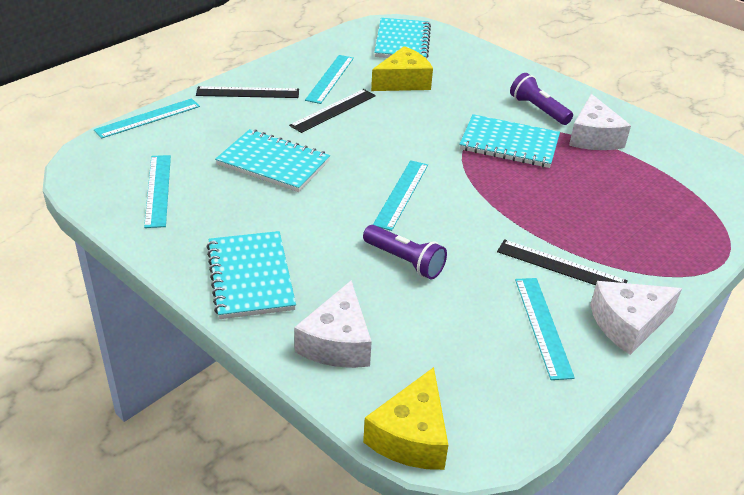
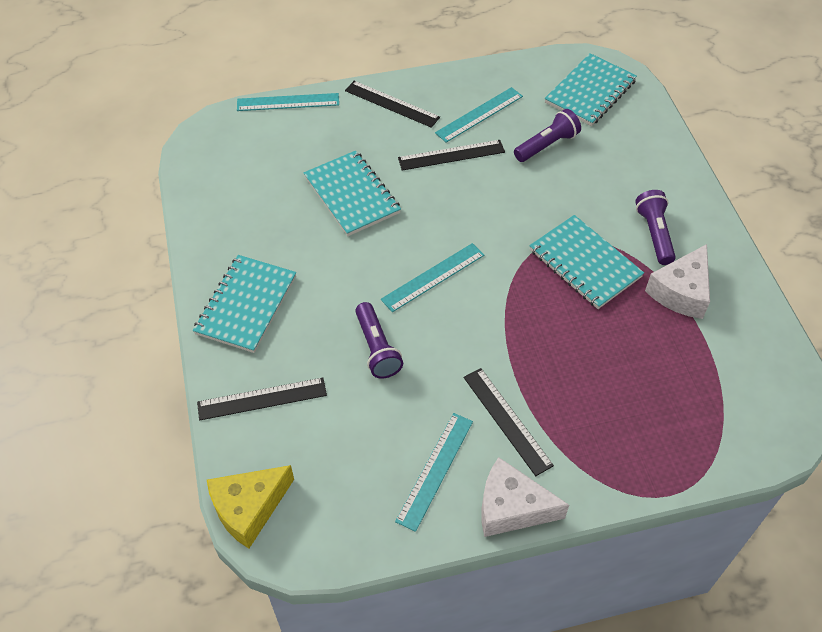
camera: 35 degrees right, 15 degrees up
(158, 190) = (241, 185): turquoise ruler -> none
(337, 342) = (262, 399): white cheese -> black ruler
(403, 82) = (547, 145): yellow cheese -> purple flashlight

==

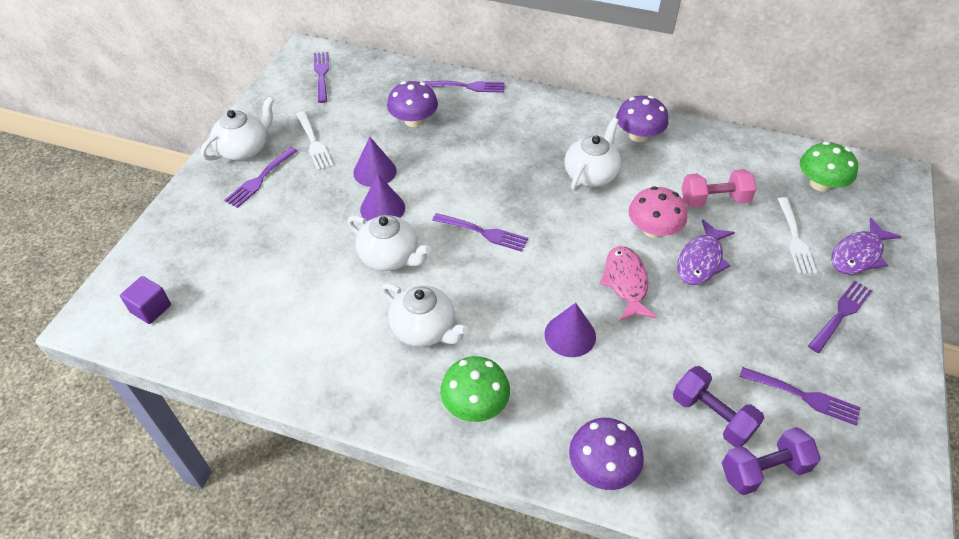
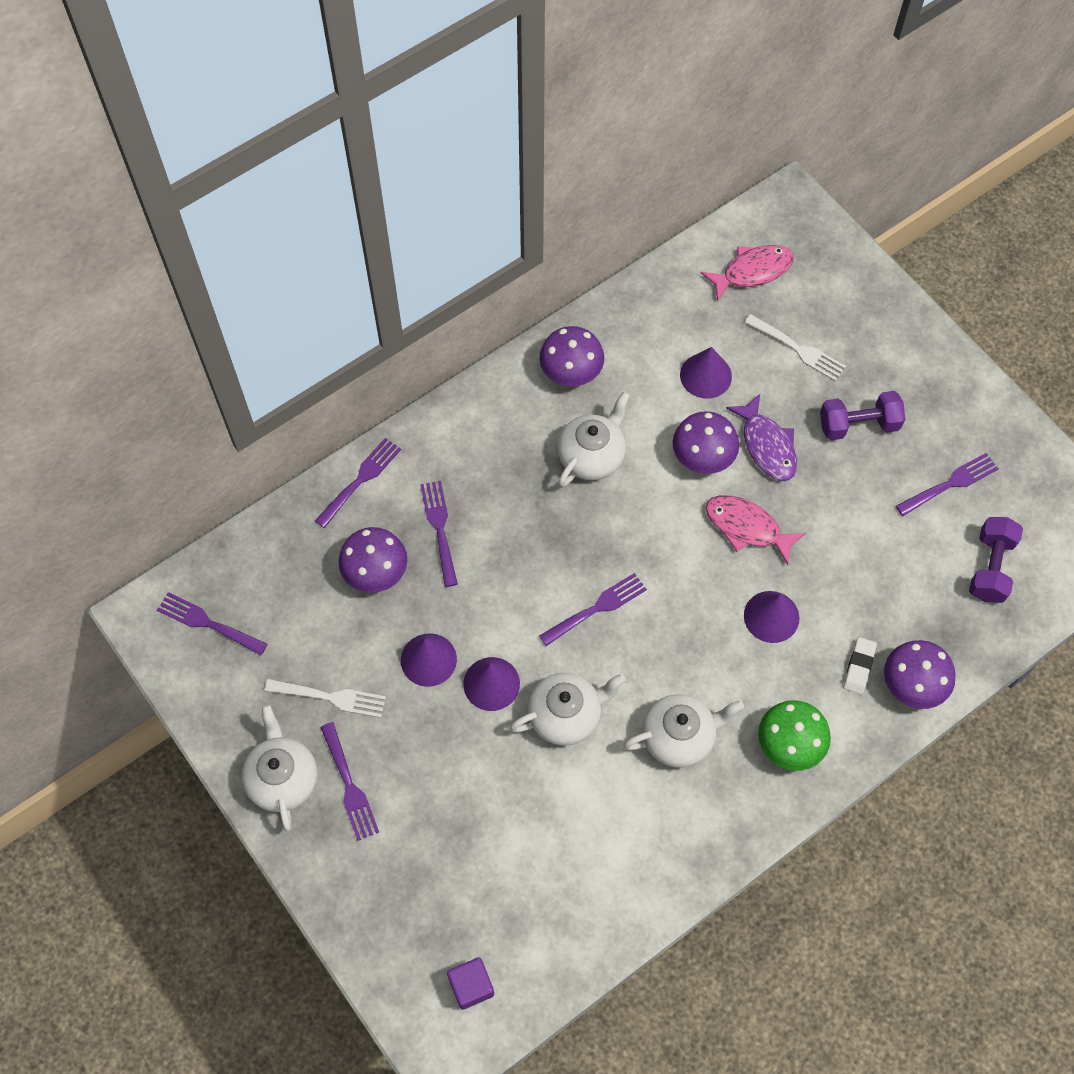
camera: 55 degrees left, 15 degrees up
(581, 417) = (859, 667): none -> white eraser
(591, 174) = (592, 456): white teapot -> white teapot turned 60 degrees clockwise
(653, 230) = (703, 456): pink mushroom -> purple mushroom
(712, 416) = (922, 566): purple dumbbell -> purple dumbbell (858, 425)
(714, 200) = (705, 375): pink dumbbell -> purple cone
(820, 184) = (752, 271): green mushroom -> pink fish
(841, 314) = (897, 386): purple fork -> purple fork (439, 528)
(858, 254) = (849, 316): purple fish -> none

TASK TO COMPLETE:
In the material above, transcribe exactly the lines beginning at the one with "(653, 230) = (703, 456): pink" and ending at the one with "(858, 254) = (849, 316): purple fish -> none", both included.

RESPONSE TO THIS TASK:
(653, 230) = (703, 456): pink mushroom -> purple mushroom
(712, 416) = (922, 566): purple dumbbell -> purple dumbbell (858, 425)
(714, 200) = (705, 375): pink dumbbell -> purple cone
(820, 184) = (752, 271): green mushroom -> pink fish
(841, 314) = (897, 386): purple fork -> purple fork (439, 528)
(858, 254) = (849, 316): purple fish -> none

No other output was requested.